━━ Stored data

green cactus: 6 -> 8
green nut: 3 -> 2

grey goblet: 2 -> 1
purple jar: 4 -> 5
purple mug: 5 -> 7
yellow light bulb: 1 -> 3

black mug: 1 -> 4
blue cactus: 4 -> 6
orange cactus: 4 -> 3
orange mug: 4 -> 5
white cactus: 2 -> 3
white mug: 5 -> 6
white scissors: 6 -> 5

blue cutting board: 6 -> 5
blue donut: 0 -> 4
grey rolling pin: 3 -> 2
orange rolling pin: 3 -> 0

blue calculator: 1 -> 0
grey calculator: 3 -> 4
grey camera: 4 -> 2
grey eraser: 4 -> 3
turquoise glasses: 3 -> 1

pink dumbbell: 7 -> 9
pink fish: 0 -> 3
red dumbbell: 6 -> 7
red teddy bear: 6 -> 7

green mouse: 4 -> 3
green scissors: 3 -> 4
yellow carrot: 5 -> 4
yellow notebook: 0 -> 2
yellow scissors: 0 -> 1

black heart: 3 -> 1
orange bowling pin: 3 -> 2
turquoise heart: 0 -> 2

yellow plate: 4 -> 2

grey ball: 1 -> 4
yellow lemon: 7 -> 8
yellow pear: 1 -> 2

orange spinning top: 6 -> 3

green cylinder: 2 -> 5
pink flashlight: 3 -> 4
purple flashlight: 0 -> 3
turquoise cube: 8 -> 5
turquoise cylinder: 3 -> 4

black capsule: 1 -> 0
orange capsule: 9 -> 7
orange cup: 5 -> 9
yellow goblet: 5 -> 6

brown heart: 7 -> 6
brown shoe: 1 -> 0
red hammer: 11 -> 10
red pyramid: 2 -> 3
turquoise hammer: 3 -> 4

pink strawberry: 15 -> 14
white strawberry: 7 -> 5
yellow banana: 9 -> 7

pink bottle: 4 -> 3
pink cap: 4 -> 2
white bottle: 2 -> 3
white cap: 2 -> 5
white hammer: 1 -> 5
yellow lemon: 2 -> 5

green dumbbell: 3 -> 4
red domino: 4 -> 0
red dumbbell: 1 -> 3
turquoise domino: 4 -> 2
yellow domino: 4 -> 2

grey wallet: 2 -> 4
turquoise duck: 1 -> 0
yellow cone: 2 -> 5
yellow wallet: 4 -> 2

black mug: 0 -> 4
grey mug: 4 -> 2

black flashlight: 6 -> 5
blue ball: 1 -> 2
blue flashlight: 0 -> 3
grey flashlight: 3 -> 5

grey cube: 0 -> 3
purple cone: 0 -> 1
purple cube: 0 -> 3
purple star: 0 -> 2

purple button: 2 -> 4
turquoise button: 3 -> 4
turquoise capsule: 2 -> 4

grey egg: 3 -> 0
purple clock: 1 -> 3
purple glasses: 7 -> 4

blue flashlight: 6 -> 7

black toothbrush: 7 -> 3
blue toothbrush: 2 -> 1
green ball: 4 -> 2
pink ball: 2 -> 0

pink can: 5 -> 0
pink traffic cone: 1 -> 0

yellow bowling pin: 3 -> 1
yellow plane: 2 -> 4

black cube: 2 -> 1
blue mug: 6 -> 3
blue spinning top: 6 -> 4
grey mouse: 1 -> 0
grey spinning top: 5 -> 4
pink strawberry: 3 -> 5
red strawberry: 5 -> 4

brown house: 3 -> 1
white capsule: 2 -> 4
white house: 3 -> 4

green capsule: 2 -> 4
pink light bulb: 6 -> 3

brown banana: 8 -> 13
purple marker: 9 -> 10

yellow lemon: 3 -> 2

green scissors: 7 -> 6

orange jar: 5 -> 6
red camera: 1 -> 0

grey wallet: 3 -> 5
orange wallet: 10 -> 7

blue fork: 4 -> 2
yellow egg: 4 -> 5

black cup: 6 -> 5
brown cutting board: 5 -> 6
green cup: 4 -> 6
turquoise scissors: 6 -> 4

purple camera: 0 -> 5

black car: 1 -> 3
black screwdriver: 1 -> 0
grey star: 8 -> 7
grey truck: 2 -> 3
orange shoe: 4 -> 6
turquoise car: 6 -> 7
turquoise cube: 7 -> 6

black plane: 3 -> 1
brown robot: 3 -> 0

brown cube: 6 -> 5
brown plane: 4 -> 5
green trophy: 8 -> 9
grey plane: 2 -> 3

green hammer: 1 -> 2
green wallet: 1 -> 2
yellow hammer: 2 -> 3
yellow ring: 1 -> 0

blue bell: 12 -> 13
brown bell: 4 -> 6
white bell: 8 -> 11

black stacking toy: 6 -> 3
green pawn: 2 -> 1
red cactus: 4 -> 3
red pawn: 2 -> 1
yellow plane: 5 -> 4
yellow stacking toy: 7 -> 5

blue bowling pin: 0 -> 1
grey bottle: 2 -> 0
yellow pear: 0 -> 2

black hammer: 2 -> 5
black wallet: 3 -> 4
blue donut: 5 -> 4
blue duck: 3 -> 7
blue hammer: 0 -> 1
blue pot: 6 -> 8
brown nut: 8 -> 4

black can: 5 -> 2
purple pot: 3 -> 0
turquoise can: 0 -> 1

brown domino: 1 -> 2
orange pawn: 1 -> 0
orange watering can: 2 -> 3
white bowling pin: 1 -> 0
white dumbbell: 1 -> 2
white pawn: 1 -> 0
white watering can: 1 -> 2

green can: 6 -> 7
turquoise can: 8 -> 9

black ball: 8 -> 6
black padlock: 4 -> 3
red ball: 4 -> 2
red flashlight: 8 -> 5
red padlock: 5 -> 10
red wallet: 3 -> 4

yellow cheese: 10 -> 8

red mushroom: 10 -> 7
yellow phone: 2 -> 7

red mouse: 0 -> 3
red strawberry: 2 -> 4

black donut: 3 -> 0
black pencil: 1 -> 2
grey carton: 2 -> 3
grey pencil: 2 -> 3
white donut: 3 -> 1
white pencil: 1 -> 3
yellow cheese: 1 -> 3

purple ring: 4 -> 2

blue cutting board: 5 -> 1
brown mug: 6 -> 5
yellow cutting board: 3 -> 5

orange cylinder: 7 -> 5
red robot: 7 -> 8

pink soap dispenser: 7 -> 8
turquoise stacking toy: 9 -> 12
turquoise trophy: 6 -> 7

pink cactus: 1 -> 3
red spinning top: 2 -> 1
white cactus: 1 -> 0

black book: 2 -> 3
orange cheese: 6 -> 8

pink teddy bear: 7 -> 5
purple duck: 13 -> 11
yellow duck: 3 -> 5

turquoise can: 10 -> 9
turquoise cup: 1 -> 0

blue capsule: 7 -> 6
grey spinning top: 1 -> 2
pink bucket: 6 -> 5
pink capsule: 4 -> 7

━━━━

> [Exercise brief]
Transcribe the material exactly as it reads.

> [Response to this task]
green cactus: 6 -> 8
green nut: 3 -> 2

grey goblet: 2 -> 1
purple jar: 4 -> 5
purple mug: 5 -> 7
yellow light bulb: 1 -> 3

black mug: 1 -> 4
blue cactus: 4 -> 6
orange cactus: 4 -> 3
orange mug: 4 -> 5
white cactus: 2 -> 3
white mug: 5 -> 6
white scissors: 6 -> 5

blue cutting board: 6 -> 5
blue donut: 0 -> 4
grey rolling pin: 3 -> 2
orange rolling pin: 3 -> 0

blue calculator: 1 -> 0
grey calculator: 3 -> 4
grey camera: 4 -> 2
grey eraser: 4 -> 3
turquoise glasses: 3 -> 1

pink dumbbell: 7 -> 9
pink fish: 0 -> 3
red dumbbell: 6 -> 7
red teddy bear: 6 -> 7

green mouse: 4 -> 3
green scissors: 3 -> 4
yellow carrot: 5 -> 4
yellow notebook: 0 -> 2
yellow scissors: 0 -> 1

black heart: 3 -> 1
orange bowling pin: 3 -> 2
turquoise heart: 0 -> 2

yellow plate: 4 -> 2

grey ball: 1 -> 4
yellow lemon: 7 -> 8
yellow pear: 1 -> 2

orange spinning top: 6 -> 3

green cylinder: 2 -> 5
pink flashlight: 3 -> 4
purple flashlight: 0 -> 3
turquoise cube: 8 -> 5
turquoise cylinder: 3 -> 4

black capsule: 1 -> 0
orange capsule: 9 -> 7
orange cup: 5 -> 9
yellow goblet: 5 -> 6

brown heart: 7 -> 6
brown shoe: 1 -> 0
red hammer: 11 -> 10
red pyramid: 2 -> 3
turquoise hammer: 3 -> 4

pink strawberry: 15 -> 14
white strawberry: 7 -> 5
yellow banana: 9 -> 7

pink bottle: 4 -> 3
pink cap: 4 -> 2
white bottle: 2 -> 3
white cap: 2 -> 5
white hammer: 1 -> 5
yellow lemon: 2 -> 5

green dumbbell: 3 -> 4
red domino: 4 -> 0
red dumbbell: 1 -> 3
turquoise domino: 4 -> 2
yellow domino: 4 -> 2

grey wallet: 2 -> 4
turquoise duck: 1 -> 0
yellow cone: 2 -> 5
yellow wallet: 4 -> 2

black mug: 0 -> 4
grey mug: 4 -> 2

black flashlight: 6 -> 5
blue ball: 1 -> 2
blue flashlight: 0 -> 3
grey flashlight: 3 -> 5

grey cube: 0 -> 3
purple cone: 0 -> 1
purple cube: 0 -> 3
purple star: 0 -> 2

purple button: 2 -> 4
turquoise button: 3 -> 4
turquoise capsule: 2 -> 4

grey egg: 3 -> 0
purple clock: 1 -> 3
purple glasses: 7 -> 4

blue flashlight: 6 -> 7

black toothbrush: 7 -> 3
blue toothbrush: 2 -> 1
green ball: 4 -> 2
pink ball: 2 -> 0

pink can: 5 -> 0
pink traffic cone: 1 -> 0

yellow bowling pin: 3 -> 1
yellow plane: 2 -> 4

black cube: 2 -> 1
blue mug: 6 -> 3
blue spinning top: 6 -> 4
grey mouse: 1 -> 0
grey spinning top: 5 -> 4
pink strawberry: 3 -> 5
red strawberry: 5 -> 4

brown house: 3 -> 1
white capsule: 2 -> 4
white house: 3 -> 4

green capsule: 2 -> 4
pink light bulb: 6 -> 3

brown banana: 8 -> 13
purple marker: 9 -> 10

yellow lemon: 3 -> 2

green scissors: 7 -> 6

orange jar: 5 -> 6
red camera: 1 -> 0

grey wallet: 3 -> 5
orange wallet: 10 -> 7

blue fork: 4 -> 2
yellow egg: 4 -> 5

black cup: 6 -> 5
brown cutting board: 5 -> 6
green cup: 4 -> 6
turquoise scissors: 6 -> 4

purple camera: 0 -> 5

black car: 1 -> 3
black screwdriver: 1 -> 0
grey star: 8 -> 7
grey truck: 2 -> 3
orange shoe: 4 -> 6
turquoise car: 6 -> 7
turquoise cube: 7 -> 6

black plane: 3 -> 1
brown robot: 3 -> 0

brown cube: 6 -> 5
brown plane: 4 -> 5
green trophy: 8 -> 9
grey plane: 2 -> 3

green hammer: 1 -> 2
green wallet: 1 -> 2
yellow hammer: 2 -> 3
yellow ring: 1 -> 0

blue bell: 12 -> 13
brown bell: 4 -> 6
white bell: 8 -> 11

black stacking toy: 6 -> 3
green pawn: 2 -> 1
red cactus: 4 -> 3
red pawn: 2 -> 1
yellow plane: 5 -> 4
yellow stacking toy: 7 -> 5

blue bowling pin: 0 -> 1
grey bottle: 2 -> 0
yellow pear: 0 -> 2

black hammer: 2 -> 5
black wallet: 3 -> 4
blue donut: 5 -> 4
blue duck: 3 -> 7
blue hammer: 0 -> 1
blue pot: 6 -> 8
brown nut: 8 -> 4

black can: 5 -> 2
purple pot: 3 -> 0
turquoise can: 0 -> 1

brown domino: 1 -> 2
orange pawn: 1 -> 0
orange watering can: 2 -> 3
white bowling pin: 1 -> 0
white dumbbell: 1 -> 2
white pawn: 1 -> 0
white watering can: 1 -> 2

green can: 6 -> 7
turquoise can: 8 -> 9

black ball: 8 -> 6
black padlock: 4 -> 3
red ball: 4 -> 2
red flashlight: 8 -> 5
red padlock: 5 -> 10
red wallet: 3 -> 4

yellow cheese: 10 -> 8

red mushroom: 10 -> 7
yellow phone: 2 -> 7

red mouse: 0 -> 3
red strawberry: 2 -> 4

black donut: 3 -> 0
black pencil: 1 -> 2
grey carton: 2 -> 3
grey pencil: 2 -> 3
white donut: 3 -> 1
white pencil: 1 -> 3
yellow cheese: 1 -> 3

purple ring: 4 -> 2

blue cutting board: 5 -> 1
brown mug: 6 -> 5
yellow cutting board: 3 -> 5

orange cylinder: 7 -> 5
red robot: 7 -> 8

pink soap dispenser: 7 -> 8
turquoise stacking toy: 9 -> 12
turquoise trophy: 6 -> 7

pink cactus: 1 -> 3
red spinning top: 2 -> 1
white cactus: 1 -> 0

black book: 2 -> 3
orange cheese: 6 -> 8

pink teddy bear: 7 -> 5
purple duck: 13 -> 11
yellow duck: 3 -> 5

turquoise can: 10 -> 9
turquoise cup: 1 -> 0

blue capsule: 7 -> 6
grey spinning top: 1 -> 2
pink bucket: 6 -> 5
pink capsule: 4 -> 7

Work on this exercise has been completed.